*Problem statement*:
Everything from the line containing "IR pin OUT: D8 -> D4" through the line containing "TFT1 pin CS: A4 -> A7" in the listing below should be copied exactly, and nothing more.
---- Material supplied
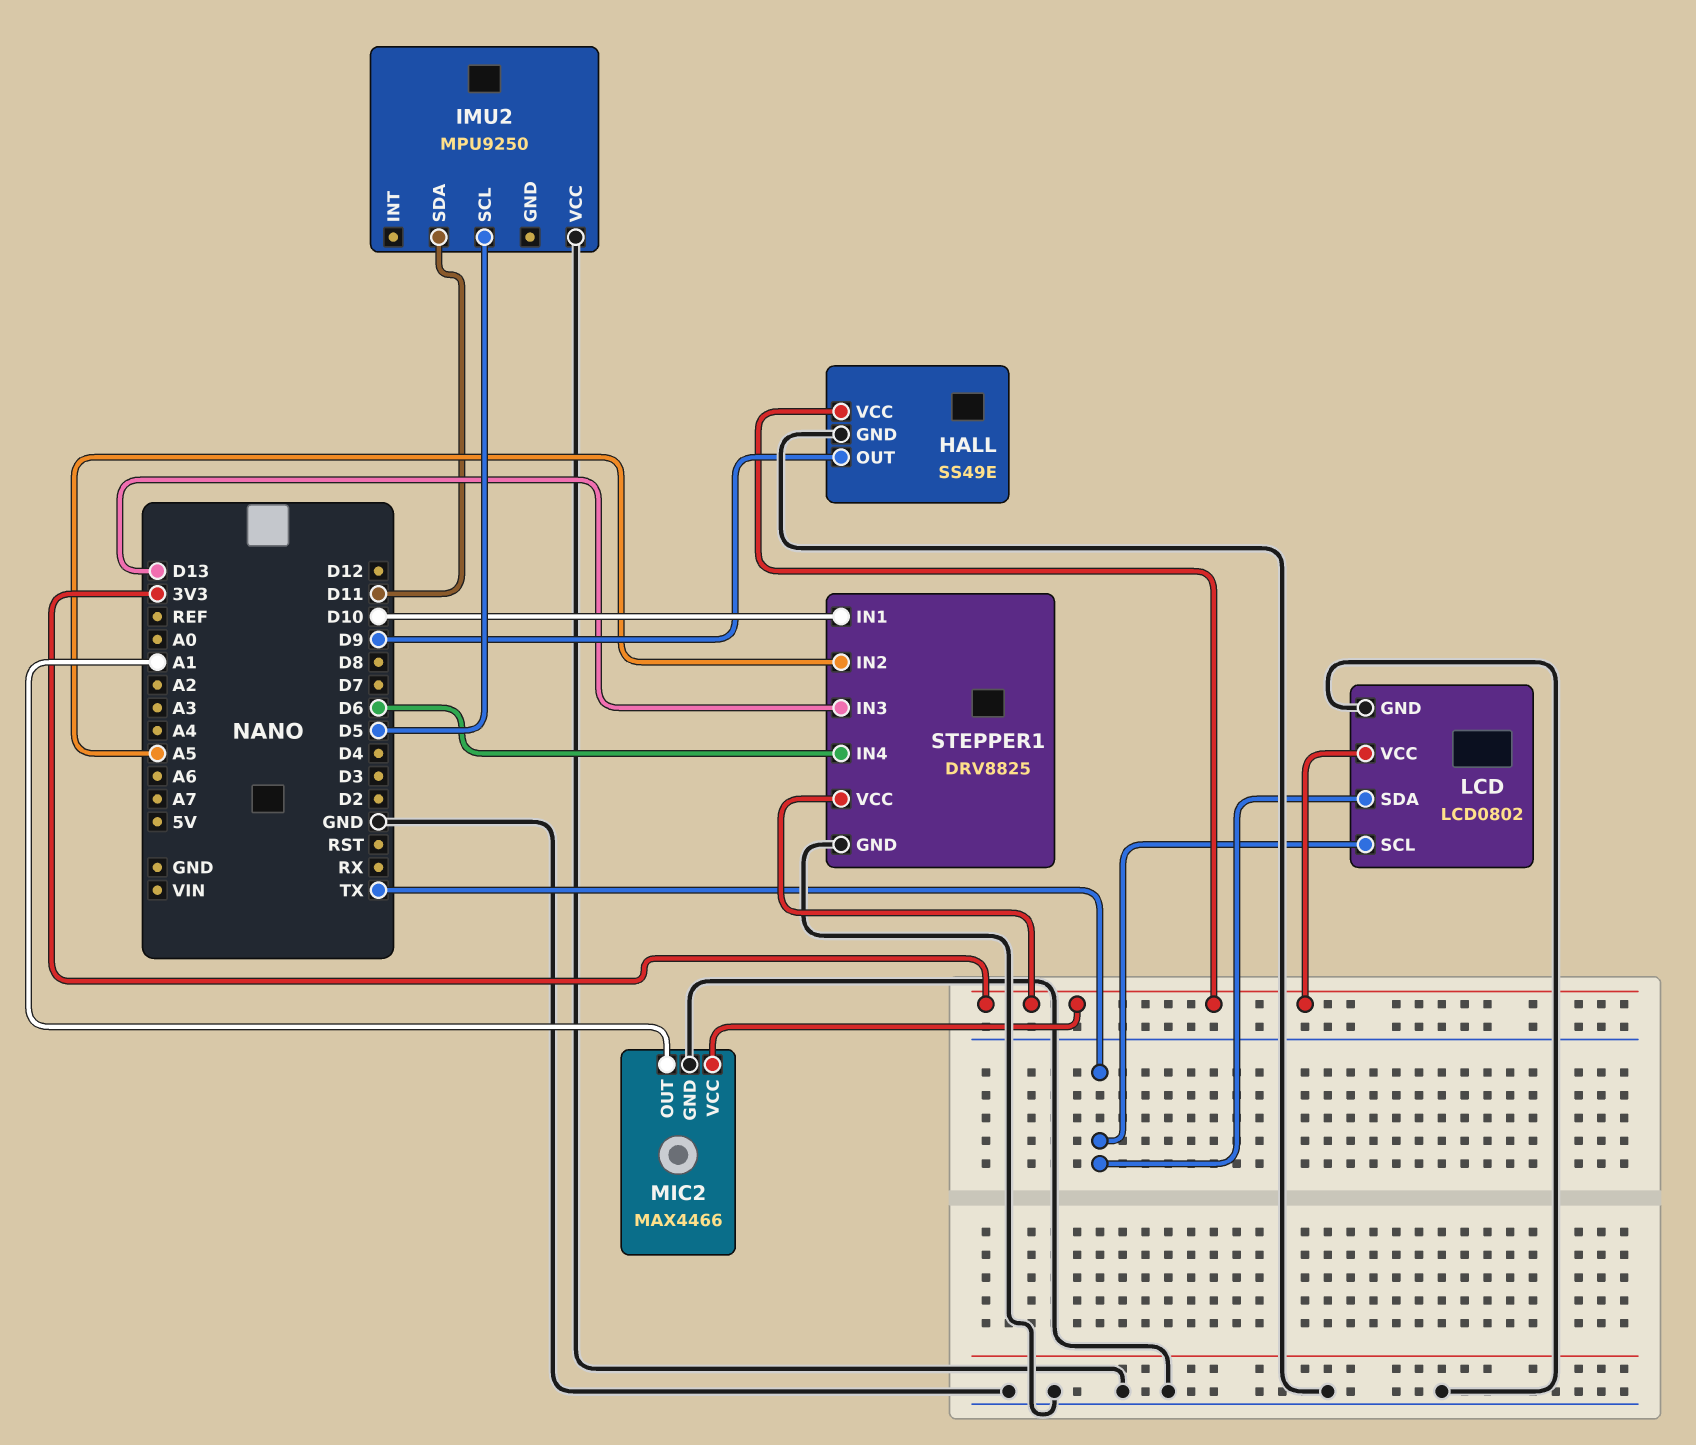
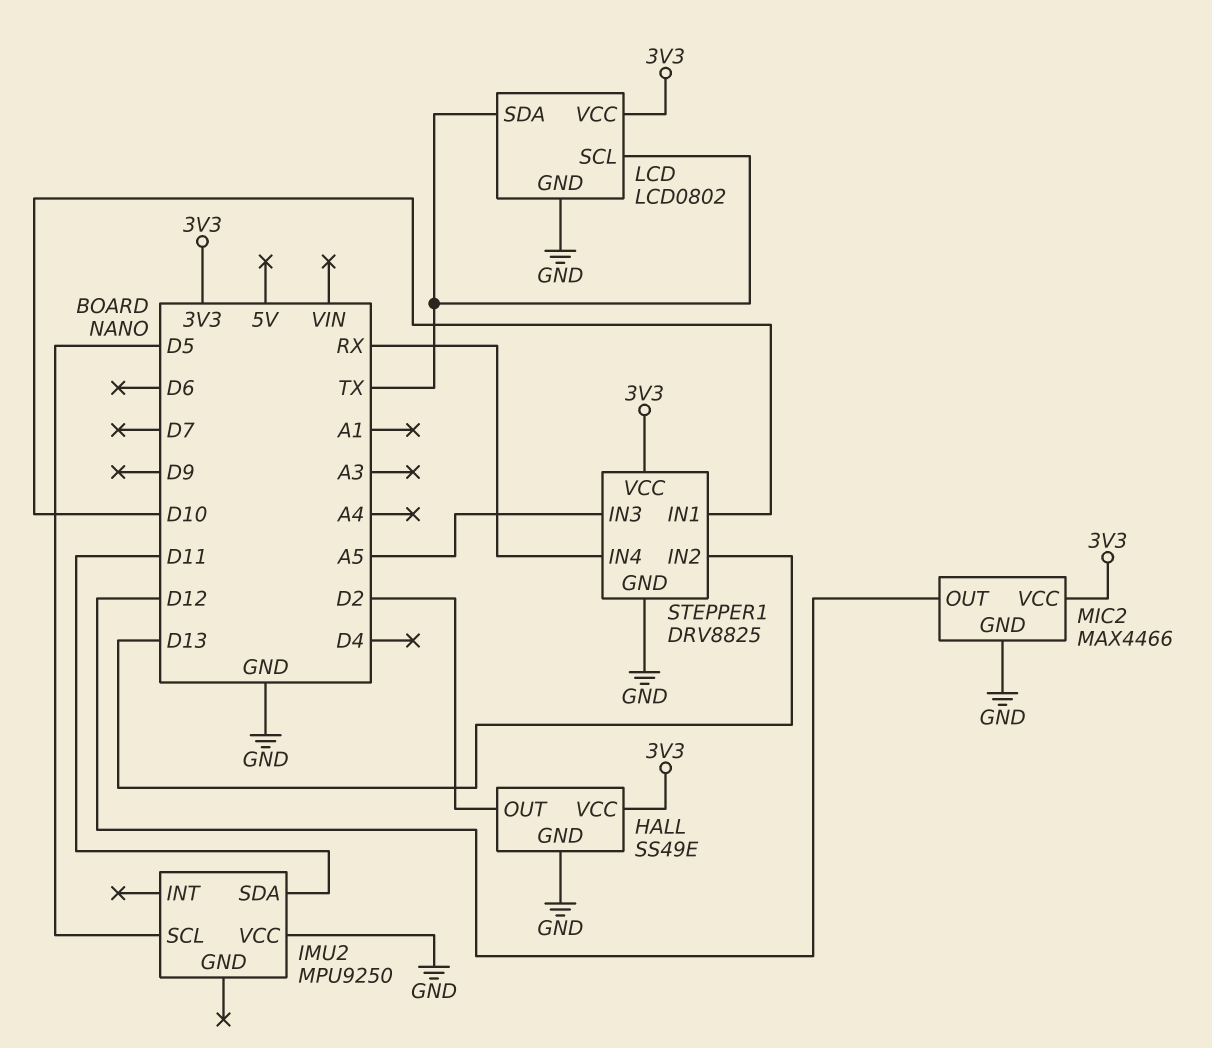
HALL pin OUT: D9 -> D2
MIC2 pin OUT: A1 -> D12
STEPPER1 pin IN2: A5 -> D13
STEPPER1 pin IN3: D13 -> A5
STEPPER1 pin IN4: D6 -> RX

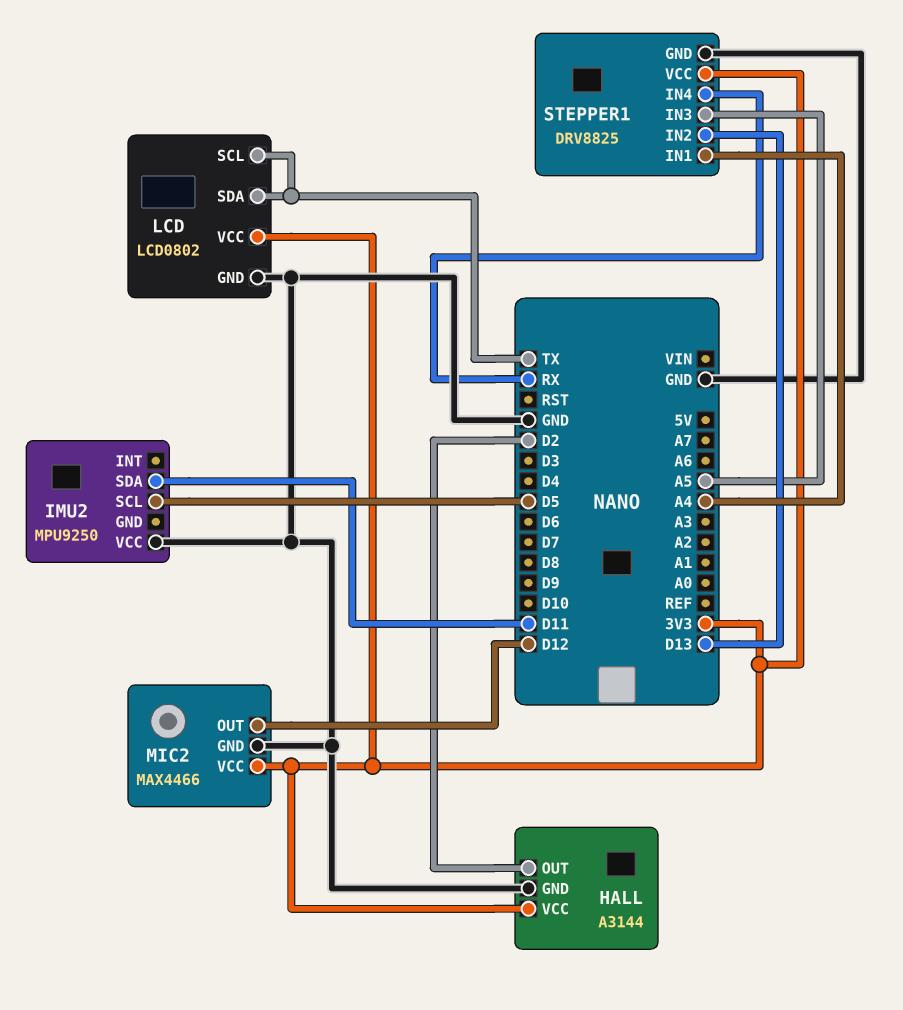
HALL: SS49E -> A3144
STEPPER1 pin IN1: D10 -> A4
--------
---- Material supplied
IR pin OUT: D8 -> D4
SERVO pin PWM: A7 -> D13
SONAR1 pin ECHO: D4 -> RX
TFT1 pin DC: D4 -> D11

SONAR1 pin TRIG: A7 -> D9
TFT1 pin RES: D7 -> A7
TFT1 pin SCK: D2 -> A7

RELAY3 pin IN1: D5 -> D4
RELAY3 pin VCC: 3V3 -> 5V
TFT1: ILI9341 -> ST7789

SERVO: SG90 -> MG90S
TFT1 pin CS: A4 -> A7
--------
---- Material supplied
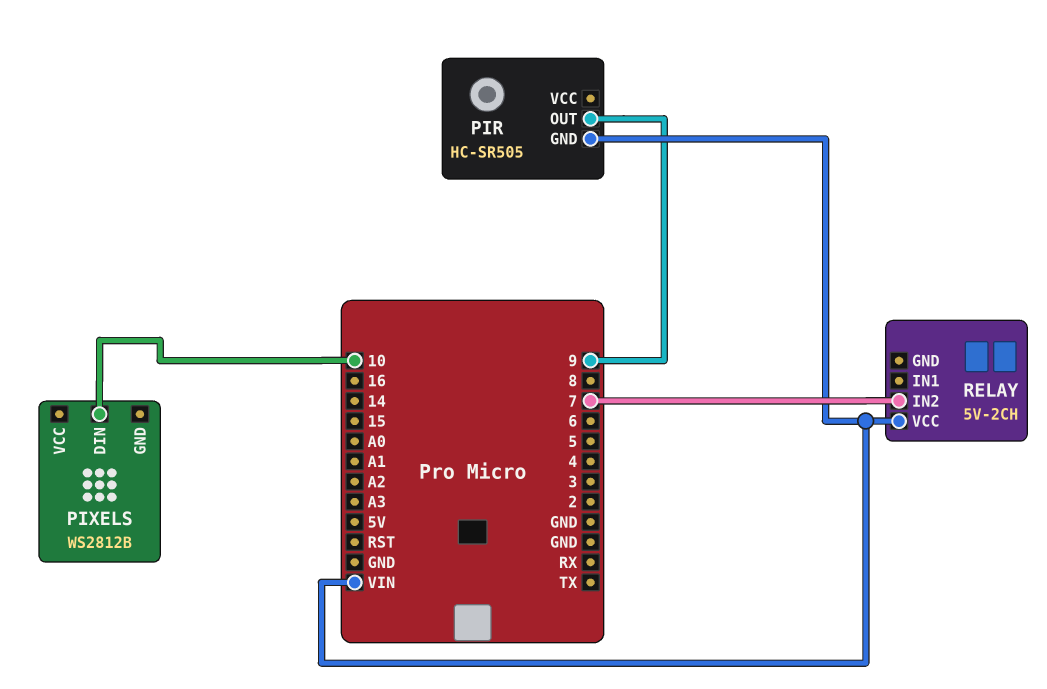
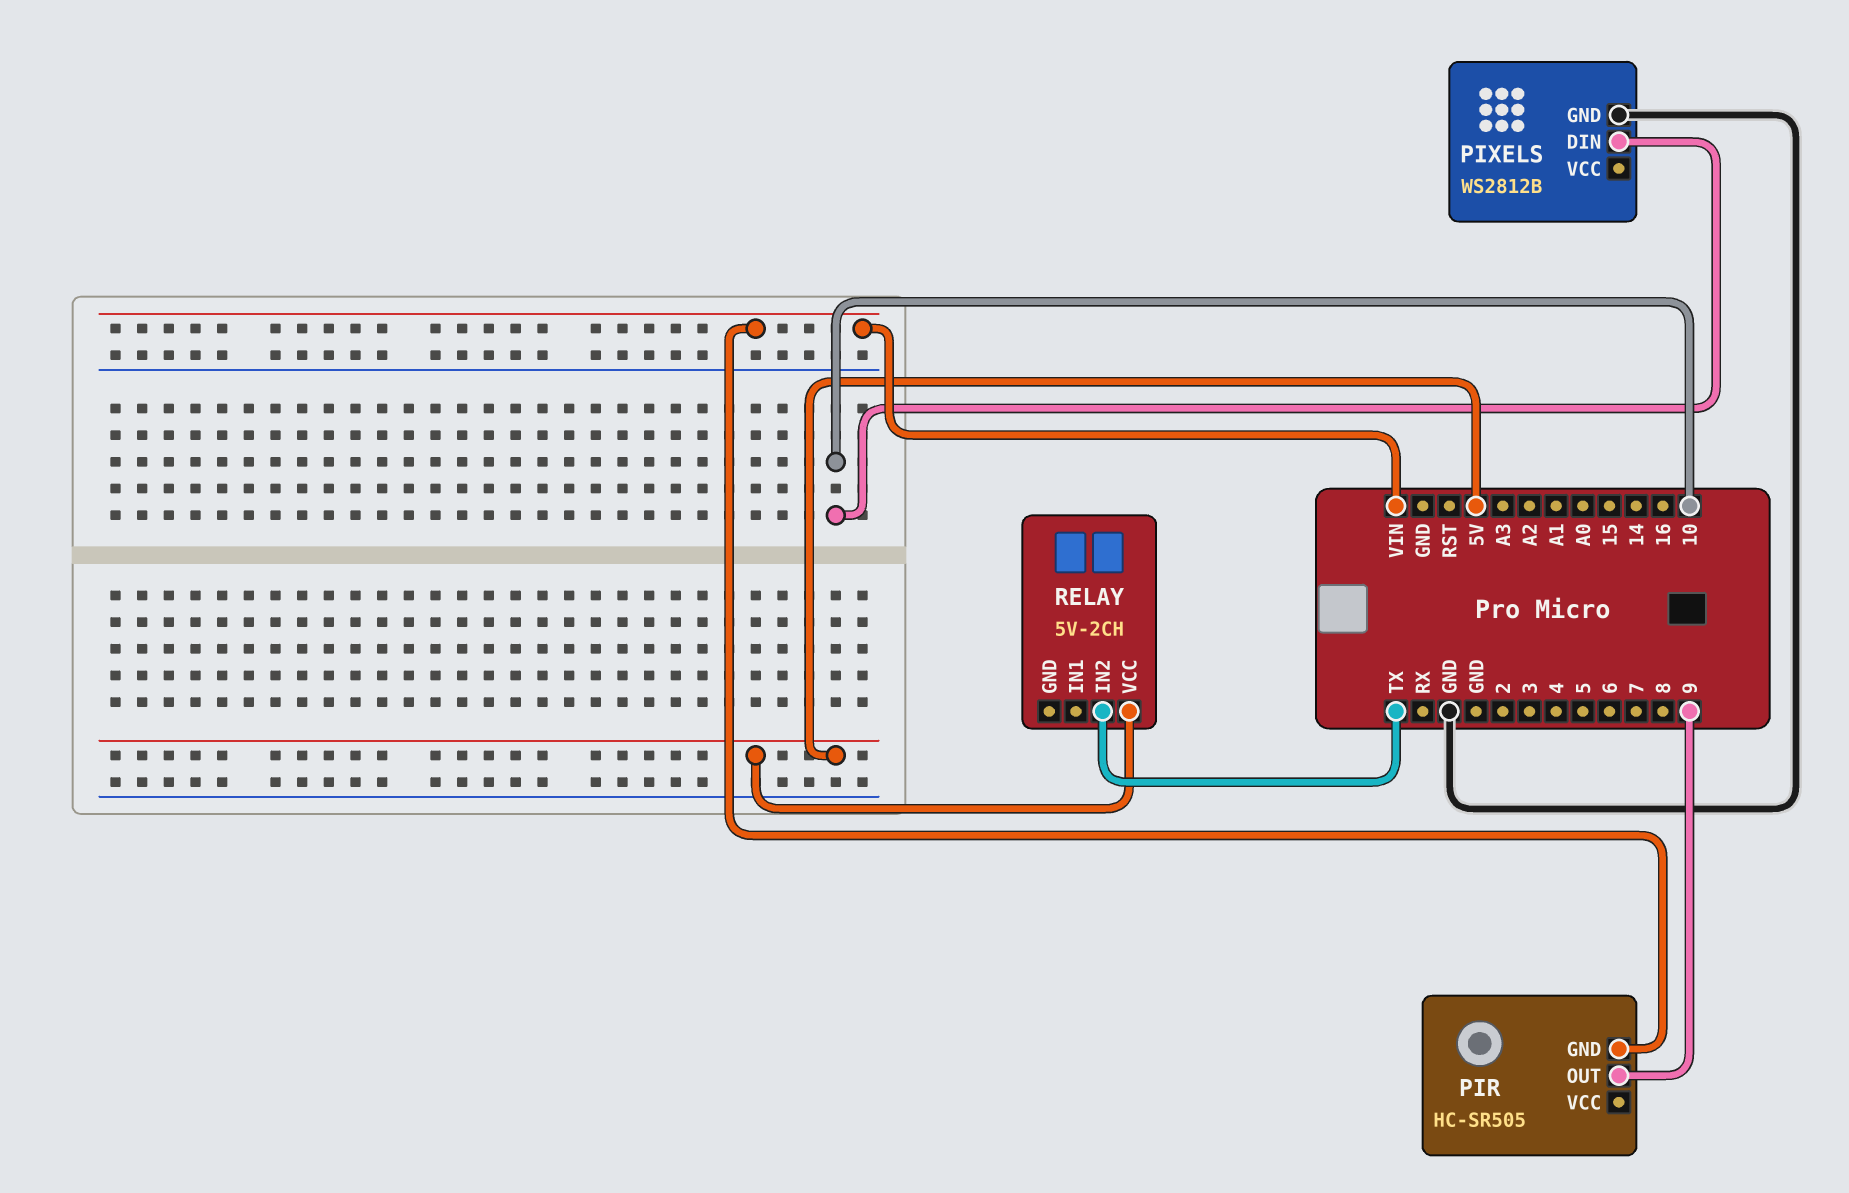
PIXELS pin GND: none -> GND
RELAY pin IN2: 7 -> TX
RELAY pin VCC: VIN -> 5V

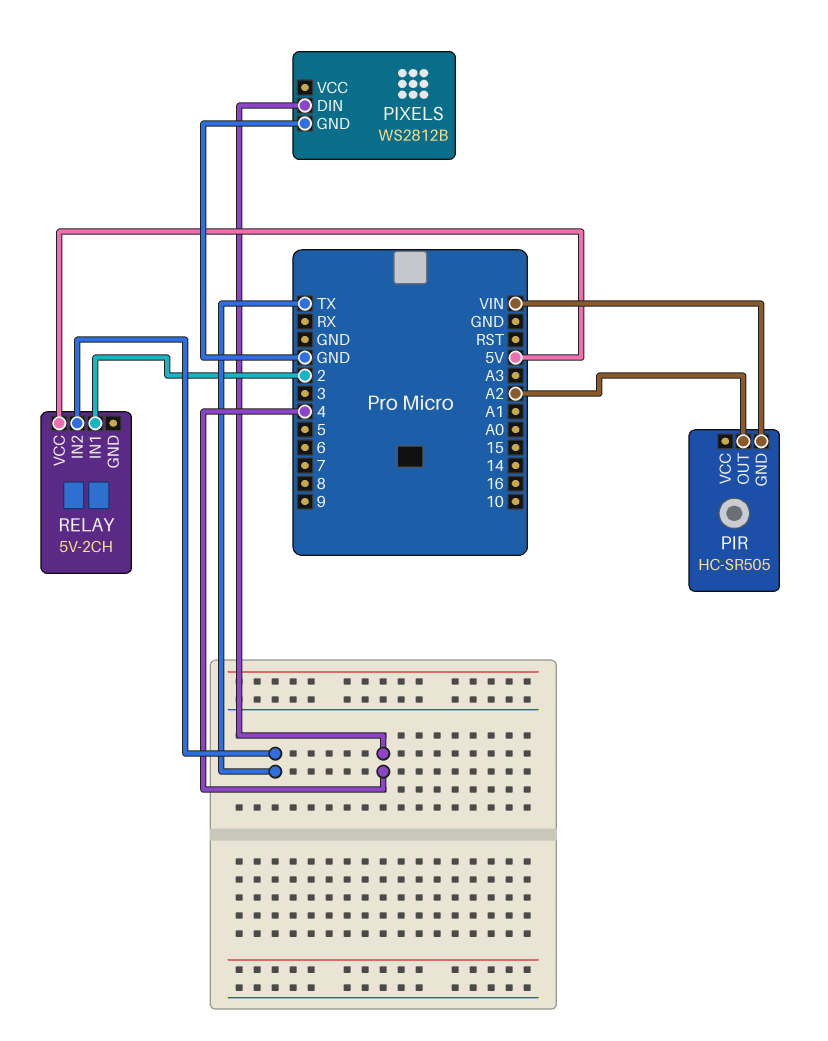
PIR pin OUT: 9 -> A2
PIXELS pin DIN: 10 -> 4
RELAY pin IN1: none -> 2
--------
*Solution to the exercise*:
IR pin OUT: D8 -> D4
SERVO pin PWM: A7 -> D13
SONAR1 pin ECHO: D4 -> RX
TFT1 pin DC: D4 -> D11

SONAR1 pin TRIG: A7 -> D9
TFT1 pin RES: D7 -> A7
TFT1 pin SCK: D2 -> A7

RELAY3 pin IN1: D5 -> D4
RELAY3 pin VCC: 3V3 -> 5V
TFT1: ILI9341 -> ST7789

SERVO: SG90 -> MG90S
TFT1 pin CS: A4 -> A7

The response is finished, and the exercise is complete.